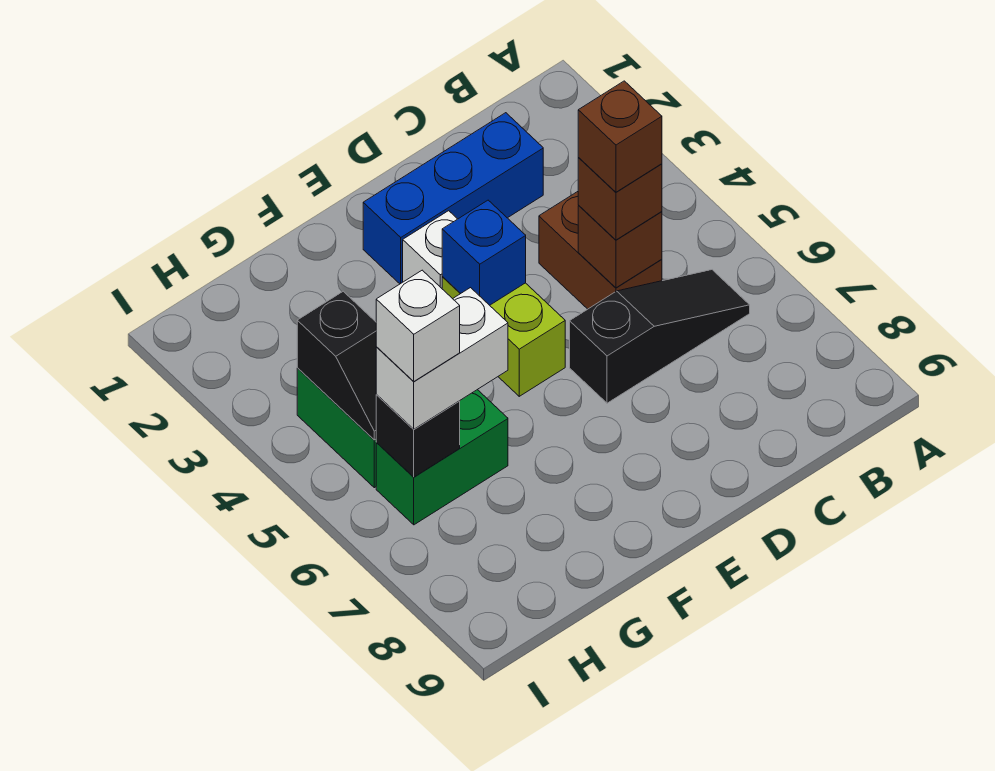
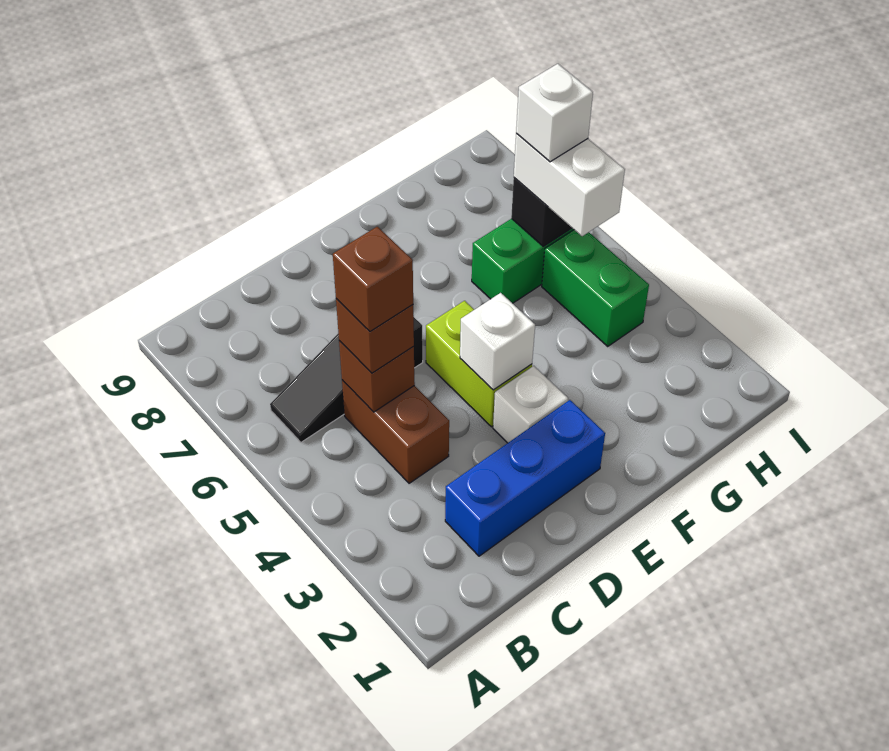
blue brick E4 level 2 -> white brick E4 level 2
white brick G6:H6 level 3 -> white brick H5:H6 level 3
black slope H4:H5 level 2 top 4 -> none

================================

→ Task statement:
What you output must match the data exactly, apart from the pictures, which are left out.

→ Response to this exercise:
blue brick E4 level 2 -> white brick E4 level 2
white brick G6:H6 level 3 -> white brick H5:H6 level 3
black slope H4:H5 level 2 top 4 -> none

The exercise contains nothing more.